**Task goal**. When you reach the line in the data below that contains "pos1: [782, 124]", please start repeating lines exactly, and stop after the line that contains "pos2: [682, 263]", repeating nothing else.

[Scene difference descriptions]
□ □ □ □ □

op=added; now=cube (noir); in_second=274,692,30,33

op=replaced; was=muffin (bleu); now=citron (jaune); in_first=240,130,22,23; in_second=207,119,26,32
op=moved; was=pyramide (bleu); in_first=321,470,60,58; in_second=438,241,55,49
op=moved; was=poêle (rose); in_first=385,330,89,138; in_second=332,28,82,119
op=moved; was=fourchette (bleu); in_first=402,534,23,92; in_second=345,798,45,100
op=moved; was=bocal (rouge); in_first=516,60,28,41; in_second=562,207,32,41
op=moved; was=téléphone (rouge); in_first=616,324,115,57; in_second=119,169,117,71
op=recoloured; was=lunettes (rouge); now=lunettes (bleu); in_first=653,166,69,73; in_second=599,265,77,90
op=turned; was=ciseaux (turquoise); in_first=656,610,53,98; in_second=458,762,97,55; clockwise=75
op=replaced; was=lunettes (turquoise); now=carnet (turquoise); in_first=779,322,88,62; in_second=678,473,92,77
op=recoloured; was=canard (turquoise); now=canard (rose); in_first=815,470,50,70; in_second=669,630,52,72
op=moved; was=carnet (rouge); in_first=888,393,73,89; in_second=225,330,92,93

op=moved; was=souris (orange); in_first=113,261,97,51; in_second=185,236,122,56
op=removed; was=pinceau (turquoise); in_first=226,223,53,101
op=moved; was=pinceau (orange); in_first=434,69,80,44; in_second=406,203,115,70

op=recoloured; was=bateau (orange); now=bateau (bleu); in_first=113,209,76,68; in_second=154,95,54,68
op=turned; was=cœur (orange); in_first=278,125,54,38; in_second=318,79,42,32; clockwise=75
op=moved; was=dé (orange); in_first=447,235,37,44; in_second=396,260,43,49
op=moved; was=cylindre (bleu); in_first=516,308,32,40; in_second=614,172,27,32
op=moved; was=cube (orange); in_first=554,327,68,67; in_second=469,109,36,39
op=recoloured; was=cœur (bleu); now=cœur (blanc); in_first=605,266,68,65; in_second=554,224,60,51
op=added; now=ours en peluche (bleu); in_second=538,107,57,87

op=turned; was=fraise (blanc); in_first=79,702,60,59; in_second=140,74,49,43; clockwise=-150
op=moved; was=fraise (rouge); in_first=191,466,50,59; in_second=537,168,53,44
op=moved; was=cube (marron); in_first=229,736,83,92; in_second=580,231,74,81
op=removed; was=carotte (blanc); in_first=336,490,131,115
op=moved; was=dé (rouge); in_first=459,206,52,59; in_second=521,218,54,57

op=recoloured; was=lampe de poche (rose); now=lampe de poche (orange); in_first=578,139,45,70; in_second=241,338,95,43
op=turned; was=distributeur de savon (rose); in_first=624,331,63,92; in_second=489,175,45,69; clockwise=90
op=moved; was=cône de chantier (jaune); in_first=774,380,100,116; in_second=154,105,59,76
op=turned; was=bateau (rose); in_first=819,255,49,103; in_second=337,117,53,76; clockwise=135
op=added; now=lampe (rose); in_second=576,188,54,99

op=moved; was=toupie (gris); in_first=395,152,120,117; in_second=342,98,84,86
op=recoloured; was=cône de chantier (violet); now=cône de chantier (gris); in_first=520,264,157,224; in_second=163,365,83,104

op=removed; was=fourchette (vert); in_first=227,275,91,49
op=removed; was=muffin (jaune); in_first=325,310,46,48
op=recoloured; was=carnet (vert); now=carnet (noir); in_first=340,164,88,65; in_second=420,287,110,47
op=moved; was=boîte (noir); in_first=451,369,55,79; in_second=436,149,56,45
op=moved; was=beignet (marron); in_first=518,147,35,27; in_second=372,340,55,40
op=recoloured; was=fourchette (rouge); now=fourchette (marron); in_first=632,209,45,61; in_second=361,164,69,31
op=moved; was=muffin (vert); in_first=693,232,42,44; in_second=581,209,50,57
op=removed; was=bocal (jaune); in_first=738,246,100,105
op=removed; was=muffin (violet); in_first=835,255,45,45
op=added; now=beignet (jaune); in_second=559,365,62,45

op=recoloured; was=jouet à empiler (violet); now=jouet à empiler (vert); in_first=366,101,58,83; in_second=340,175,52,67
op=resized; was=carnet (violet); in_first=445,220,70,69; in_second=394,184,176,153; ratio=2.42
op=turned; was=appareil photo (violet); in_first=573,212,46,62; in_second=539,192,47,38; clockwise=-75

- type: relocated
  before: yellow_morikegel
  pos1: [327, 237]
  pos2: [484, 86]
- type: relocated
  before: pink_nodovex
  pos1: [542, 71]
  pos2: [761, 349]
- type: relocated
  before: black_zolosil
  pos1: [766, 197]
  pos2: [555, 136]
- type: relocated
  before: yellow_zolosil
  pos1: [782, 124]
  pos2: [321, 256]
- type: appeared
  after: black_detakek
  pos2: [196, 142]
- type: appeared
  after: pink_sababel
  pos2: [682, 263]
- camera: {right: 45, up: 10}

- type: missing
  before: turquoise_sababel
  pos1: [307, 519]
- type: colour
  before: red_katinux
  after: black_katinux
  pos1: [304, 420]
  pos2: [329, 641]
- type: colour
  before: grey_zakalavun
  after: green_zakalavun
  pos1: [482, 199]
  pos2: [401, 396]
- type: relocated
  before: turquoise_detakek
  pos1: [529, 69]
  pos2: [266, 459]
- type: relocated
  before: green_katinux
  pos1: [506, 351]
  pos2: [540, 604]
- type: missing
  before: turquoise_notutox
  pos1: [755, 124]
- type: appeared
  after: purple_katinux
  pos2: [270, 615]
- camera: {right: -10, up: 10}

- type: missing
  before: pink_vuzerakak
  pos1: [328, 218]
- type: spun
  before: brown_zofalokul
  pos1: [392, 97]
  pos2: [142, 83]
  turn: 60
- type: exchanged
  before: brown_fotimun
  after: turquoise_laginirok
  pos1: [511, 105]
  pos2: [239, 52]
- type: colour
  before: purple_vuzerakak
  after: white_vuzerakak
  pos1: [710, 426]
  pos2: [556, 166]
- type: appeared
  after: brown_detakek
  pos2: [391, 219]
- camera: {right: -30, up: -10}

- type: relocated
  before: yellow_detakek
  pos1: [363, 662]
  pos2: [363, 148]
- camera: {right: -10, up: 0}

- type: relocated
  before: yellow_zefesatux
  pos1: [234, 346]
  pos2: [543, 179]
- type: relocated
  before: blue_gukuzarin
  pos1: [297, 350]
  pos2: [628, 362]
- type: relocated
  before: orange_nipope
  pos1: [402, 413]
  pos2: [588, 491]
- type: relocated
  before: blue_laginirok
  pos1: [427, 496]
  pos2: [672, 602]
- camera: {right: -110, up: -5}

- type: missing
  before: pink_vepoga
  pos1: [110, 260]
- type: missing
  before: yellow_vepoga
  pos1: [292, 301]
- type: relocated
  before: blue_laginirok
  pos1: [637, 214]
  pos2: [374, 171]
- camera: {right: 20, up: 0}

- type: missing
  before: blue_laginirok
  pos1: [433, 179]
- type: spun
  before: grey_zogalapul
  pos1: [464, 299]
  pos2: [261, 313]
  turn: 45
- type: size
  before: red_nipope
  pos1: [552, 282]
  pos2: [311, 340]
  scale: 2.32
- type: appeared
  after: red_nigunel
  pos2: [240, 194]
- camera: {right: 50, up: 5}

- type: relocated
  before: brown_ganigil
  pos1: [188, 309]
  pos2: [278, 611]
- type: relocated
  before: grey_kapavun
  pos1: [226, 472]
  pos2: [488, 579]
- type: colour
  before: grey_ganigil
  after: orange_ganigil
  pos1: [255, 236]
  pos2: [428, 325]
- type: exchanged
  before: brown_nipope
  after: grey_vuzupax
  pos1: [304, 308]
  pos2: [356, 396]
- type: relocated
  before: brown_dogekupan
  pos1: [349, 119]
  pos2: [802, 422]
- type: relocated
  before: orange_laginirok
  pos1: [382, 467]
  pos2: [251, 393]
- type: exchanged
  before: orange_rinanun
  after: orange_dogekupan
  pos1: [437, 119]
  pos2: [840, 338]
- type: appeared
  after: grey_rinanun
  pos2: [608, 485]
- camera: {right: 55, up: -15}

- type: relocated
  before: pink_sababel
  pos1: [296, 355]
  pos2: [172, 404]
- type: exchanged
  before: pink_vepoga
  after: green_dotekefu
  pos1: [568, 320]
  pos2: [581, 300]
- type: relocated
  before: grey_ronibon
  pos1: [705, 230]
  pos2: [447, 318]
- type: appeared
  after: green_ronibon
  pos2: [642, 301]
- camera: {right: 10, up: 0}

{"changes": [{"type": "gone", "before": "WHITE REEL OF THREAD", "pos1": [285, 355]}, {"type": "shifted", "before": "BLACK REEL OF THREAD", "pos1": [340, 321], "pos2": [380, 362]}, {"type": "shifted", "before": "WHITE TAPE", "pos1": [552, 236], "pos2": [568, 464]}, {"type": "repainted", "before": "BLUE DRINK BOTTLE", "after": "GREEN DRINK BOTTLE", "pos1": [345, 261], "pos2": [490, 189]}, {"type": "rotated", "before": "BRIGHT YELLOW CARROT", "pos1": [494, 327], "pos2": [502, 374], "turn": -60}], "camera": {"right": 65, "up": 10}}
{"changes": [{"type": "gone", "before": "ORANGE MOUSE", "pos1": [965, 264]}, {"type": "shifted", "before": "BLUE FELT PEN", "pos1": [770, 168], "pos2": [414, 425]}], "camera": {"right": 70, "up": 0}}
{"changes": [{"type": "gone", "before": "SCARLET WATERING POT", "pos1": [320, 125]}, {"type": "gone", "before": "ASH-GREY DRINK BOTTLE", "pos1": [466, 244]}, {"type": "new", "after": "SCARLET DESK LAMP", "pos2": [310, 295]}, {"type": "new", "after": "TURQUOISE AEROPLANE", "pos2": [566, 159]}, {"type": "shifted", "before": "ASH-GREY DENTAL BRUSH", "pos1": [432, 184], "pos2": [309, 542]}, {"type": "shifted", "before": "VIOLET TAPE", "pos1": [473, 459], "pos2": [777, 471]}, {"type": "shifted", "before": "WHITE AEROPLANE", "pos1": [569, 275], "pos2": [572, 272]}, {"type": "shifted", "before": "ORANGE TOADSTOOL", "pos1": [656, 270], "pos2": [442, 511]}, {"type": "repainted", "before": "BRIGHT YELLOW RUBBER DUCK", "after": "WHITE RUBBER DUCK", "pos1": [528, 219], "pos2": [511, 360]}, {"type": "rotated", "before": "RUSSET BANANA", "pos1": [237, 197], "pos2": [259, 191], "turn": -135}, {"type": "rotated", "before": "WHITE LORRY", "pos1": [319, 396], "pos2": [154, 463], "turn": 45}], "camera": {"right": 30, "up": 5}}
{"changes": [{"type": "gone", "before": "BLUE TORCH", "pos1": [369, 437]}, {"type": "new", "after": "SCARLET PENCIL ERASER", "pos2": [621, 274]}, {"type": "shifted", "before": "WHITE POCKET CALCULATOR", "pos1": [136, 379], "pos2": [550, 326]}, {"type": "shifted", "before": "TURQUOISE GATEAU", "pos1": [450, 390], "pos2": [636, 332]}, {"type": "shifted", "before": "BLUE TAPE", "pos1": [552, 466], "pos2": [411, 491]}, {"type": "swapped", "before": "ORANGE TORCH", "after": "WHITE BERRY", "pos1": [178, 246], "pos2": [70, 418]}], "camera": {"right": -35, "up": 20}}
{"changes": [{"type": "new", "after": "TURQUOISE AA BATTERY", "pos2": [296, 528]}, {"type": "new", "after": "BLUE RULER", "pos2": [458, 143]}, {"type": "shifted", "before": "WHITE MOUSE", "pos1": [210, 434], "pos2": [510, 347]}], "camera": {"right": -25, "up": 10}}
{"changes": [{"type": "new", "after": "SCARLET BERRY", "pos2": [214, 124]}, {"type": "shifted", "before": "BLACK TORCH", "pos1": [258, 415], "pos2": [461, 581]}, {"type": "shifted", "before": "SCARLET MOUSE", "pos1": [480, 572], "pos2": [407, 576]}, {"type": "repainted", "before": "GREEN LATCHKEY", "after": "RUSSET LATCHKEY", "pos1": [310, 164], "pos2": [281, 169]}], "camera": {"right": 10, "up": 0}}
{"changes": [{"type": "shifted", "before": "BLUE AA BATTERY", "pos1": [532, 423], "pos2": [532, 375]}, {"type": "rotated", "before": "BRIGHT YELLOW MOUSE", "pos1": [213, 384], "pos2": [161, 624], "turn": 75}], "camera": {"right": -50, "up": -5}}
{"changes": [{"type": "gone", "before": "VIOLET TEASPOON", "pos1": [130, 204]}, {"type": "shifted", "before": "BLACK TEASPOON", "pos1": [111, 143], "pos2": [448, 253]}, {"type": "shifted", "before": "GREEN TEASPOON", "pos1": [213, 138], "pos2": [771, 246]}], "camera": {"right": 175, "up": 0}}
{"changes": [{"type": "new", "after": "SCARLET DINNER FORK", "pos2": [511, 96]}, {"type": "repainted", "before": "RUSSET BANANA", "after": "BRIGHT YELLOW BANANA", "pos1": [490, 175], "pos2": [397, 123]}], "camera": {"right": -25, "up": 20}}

□ □ □ □ □

**Task output**.
  pos1: [782, 124]
  pos2: [321, 256]
- type: appeared
  after: black_detakek
  pos2: [196, 142]
- type: appeared
  after: pink_sababel
  pos2: [682, 263]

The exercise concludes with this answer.